══ Source information

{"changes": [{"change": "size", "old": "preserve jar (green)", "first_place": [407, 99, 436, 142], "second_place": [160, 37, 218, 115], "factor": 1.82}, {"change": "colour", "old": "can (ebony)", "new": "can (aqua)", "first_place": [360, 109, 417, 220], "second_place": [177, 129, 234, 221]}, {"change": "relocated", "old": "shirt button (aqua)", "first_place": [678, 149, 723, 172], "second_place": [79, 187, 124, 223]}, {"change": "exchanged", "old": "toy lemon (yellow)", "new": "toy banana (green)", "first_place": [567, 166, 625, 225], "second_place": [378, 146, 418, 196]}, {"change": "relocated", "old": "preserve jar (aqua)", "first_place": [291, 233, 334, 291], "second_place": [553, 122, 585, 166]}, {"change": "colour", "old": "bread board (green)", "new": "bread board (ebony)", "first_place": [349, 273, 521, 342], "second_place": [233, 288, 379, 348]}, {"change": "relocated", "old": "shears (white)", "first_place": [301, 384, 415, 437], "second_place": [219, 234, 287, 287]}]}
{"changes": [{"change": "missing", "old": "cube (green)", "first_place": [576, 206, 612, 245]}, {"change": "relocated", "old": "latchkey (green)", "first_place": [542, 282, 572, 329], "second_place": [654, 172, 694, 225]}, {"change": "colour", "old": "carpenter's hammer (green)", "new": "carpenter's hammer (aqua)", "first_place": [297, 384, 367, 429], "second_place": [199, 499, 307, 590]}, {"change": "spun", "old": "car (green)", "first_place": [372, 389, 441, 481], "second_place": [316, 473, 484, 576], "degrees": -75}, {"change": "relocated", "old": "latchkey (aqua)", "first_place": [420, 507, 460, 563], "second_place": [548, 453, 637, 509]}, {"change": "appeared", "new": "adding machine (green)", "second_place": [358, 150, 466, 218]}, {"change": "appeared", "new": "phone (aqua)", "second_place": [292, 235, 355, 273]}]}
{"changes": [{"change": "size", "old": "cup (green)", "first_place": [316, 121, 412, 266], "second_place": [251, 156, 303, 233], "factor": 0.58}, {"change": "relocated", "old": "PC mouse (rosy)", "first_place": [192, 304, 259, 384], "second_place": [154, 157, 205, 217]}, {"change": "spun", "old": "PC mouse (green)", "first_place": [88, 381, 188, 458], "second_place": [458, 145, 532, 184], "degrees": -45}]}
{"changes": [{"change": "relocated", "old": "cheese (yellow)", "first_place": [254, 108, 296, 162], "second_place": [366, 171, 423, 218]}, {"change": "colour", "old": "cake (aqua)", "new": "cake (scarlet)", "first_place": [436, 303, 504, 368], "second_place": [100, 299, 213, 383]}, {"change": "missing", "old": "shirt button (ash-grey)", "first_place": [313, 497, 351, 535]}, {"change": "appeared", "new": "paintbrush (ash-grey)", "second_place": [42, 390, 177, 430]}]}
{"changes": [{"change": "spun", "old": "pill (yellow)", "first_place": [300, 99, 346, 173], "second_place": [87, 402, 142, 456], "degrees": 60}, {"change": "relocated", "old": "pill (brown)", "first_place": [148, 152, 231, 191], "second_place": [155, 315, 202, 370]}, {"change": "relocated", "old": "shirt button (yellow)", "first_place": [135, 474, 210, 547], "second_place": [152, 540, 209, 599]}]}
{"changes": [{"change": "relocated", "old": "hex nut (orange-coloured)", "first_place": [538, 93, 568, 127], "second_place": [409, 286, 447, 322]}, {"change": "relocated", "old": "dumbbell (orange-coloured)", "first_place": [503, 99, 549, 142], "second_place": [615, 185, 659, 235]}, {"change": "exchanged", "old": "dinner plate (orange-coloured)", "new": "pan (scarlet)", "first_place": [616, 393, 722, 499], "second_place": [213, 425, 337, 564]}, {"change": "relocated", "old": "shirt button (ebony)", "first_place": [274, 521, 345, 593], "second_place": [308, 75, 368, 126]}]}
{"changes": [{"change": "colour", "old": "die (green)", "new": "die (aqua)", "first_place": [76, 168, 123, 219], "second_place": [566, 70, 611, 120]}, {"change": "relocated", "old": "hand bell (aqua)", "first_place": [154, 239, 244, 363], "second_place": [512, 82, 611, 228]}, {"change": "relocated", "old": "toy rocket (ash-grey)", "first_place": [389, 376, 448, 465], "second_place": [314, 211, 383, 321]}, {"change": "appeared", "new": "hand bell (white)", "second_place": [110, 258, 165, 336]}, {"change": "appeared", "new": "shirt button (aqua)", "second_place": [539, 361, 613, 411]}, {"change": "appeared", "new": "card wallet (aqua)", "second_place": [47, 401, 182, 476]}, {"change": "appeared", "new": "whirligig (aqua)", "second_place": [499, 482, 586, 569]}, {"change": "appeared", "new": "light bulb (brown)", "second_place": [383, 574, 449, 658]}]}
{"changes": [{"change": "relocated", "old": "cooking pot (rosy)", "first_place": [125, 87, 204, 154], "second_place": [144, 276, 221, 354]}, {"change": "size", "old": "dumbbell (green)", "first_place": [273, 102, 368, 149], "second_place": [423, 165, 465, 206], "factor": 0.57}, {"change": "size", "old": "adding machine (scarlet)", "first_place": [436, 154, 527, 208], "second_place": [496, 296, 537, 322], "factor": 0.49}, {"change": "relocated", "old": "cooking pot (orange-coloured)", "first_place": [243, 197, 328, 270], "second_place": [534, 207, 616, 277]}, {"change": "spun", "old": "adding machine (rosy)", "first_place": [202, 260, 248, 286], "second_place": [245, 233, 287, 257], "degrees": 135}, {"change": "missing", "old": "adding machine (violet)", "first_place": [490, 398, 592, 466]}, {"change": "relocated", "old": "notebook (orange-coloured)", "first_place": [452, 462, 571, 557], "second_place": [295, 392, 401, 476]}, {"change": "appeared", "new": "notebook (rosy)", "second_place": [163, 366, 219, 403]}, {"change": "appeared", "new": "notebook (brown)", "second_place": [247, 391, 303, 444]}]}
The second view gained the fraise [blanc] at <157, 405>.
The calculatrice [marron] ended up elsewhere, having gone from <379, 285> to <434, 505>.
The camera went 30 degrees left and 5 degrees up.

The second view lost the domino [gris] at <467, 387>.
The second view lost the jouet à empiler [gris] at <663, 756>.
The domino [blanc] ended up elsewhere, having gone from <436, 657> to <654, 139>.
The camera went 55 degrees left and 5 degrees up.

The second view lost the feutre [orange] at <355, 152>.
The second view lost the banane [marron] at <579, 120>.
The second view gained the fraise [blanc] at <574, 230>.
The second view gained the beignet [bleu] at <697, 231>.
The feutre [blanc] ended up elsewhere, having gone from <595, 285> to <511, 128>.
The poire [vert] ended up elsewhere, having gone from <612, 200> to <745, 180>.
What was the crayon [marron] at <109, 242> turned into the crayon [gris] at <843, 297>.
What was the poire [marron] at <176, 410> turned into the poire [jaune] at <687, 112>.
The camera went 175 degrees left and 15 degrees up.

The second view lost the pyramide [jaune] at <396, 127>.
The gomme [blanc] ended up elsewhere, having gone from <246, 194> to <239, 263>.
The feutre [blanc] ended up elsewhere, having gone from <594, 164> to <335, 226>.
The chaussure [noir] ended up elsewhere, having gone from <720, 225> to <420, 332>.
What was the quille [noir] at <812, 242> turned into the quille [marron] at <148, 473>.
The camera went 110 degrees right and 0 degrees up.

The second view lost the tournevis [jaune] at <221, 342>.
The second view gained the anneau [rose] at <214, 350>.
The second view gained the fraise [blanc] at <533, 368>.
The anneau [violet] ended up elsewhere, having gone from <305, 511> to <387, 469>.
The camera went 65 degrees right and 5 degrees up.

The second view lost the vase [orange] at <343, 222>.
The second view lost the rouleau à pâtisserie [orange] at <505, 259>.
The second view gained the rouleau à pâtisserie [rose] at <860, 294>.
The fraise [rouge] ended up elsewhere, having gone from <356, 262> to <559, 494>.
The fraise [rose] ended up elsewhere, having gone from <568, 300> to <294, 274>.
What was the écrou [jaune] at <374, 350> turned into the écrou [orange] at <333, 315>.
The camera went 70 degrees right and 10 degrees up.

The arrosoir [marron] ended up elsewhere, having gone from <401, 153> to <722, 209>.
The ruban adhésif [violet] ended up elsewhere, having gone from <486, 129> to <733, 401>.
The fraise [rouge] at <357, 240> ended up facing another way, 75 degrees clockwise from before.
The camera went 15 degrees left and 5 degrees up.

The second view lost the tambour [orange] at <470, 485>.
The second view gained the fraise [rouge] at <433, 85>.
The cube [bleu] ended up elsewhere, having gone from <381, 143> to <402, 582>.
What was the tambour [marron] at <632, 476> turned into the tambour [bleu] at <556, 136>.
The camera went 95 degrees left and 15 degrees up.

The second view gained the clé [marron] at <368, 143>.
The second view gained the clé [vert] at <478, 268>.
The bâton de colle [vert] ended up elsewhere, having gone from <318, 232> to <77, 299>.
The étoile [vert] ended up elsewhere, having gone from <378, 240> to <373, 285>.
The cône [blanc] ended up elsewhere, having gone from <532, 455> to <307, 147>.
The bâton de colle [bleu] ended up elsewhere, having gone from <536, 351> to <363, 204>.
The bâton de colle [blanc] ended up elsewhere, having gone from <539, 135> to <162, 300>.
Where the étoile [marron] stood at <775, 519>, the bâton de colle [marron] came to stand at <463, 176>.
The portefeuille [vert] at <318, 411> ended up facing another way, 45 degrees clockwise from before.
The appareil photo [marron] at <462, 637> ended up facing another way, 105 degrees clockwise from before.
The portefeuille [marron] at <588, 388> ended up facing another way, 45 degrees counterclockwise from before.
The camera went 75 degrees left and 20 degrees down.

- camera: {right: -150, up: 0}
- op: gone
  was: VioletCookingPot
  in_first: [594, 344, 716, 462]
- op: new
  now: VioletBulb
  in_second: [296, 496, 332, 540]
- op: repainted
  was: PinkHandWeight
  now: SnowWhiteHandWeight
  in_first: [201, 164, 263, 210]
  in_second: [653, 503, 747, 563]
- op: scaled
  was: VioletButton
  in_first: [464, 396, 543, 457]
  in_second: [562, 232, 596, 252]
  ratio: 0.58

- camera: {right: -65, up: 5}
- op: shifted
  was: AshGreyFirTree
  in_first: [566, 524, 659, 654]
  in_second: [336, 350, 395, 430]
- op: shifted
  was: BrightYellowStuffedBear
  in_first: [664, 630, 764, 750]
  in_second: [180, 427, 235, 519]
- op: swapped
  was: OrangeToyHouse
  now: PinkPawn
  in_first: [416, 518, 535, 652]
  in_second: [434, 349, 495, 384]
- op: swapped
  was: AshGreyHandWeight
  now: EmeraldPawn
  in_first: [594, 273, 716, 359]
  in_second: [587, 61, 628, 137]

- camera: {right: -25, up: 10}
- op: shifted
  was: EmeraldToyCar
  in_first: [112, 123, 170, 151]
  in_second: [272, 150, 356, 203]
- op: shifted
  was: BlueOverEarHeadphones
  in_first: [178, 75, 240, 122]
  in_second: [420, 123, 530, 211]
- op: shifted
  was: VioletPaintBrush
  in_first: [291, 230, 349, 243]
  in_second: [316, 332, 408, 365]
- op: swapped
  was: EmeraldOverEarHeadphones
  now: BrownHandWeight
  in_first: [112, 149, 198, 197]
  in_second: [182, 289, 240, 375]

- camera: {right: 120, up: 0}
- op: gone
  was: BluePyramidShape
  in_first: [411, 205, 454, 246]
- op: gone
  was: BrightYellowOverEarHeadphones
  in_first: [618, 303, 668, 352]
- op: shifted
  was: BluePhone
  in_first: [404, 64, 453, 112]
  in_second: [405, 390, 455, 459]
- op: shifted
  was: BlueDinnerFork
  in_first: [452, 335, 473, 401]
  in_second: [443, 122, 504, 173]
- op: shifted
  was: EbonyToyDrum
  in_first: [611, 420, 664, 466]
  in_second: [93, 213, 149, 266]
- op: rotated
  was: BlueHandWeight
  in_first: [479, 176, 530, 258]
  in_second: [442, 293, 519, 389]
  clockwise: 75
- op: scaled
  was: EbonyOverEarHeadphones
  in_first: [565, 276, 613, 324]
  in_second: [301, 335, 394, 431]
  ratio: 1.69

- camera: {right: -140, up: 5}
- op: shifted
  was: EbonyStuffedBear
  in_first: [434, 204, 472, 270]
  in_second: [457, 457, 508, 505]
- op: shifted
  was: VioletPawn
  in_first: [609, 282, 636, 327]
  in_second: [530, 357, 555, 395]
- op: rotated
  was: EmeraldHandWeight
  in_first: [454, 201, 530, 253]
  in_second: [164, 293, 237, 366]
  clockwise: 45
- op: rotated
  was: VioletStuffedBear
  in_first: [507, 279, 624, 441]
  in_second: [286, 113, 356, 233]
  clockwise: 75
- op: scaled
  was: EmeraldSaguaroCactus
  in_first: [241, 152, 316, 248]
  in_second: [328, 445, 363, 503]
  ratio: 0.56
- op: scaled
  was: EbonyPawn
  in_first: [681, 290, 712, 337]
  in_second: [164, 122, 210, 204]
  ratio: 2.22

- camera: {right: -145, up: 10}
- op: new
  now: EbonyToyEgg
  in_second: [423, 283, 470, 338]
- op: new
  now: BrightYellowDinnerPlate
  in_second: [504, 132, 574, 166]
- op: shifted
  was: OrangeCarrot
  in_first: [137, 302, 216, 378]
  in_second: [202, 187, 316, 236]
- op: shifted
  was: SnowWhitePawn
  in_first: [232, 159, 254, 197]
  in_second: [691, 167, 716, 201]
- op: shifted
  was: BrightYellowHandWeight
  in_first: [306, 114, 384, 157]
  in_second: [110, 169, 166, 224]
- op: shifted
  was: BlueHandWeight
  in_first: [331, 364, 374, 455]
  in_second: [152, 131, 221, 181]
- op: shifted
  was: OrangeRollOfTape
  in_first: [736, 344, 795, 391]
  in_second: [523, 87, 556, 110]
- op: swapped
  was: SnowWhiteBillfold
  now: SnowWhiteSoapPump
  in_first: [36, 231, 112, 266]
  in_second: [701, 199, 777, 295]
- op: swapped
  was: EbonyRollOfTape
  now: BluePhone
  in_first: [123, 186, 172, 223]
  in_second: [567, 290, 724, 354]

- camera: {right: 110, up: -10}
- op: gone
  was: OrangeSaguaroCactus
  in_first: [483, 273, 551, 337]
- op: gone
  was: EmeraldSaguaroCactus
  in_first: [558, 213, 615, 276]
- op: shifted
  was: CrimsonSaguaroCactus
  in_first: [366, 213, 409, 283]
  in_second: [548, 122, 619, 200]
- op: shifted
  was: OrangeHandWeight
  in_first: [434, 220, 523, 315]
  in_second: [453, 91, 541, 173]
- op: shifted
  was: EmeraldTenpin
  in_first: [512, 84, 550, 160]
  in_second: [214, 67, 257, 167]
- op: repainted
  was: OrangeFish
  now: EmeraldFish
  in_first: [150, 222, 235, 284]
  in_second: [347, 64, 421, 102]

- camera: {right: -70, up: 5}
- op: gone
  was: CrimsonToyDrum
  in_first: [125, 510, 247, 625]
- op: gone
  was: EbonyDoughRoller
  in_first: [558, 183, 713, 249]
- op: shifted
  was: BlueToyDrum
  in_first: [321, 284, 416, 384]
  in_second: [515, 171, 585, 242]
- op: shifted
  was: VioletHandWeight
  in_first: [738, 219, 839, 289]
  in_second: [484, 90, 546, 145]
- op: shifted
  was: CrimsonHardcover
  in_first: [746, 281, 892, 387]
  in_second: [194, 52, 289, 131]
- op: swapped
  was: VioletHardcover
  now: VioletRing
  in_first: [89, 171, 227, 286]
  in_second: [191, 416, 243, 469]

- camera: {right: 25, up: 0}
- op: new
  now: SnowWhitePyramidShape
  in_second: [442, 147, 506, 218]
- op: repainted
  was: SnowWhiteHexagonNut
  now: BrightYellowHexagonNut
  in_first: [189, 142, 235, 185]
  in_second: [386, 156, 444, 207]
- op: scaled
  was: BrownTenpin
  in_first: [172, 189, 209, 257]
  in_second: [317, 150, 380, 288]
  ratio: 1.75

════

▶ _Task statement_:
Copy out the range of lines above starting at the line with "in_second: [296, 496, 332, 540]" and ending at the line with "in_second: [562, 232, 596, 252]", exactly and including both.

▶ _Your response_:
  in_second: [296, 496, 332, 540]
- op: repainted
  was: PinkHandWeight
  now: SnowWhiteHandWeight
  in_first: [201, 164, 263, 210]
  in_second: [653, 503, 747, 563]
- op: scaled
  was: VioletButton
  in_first: [464, 396, 543, 457]
  in_second: [562, 232, 596, 252]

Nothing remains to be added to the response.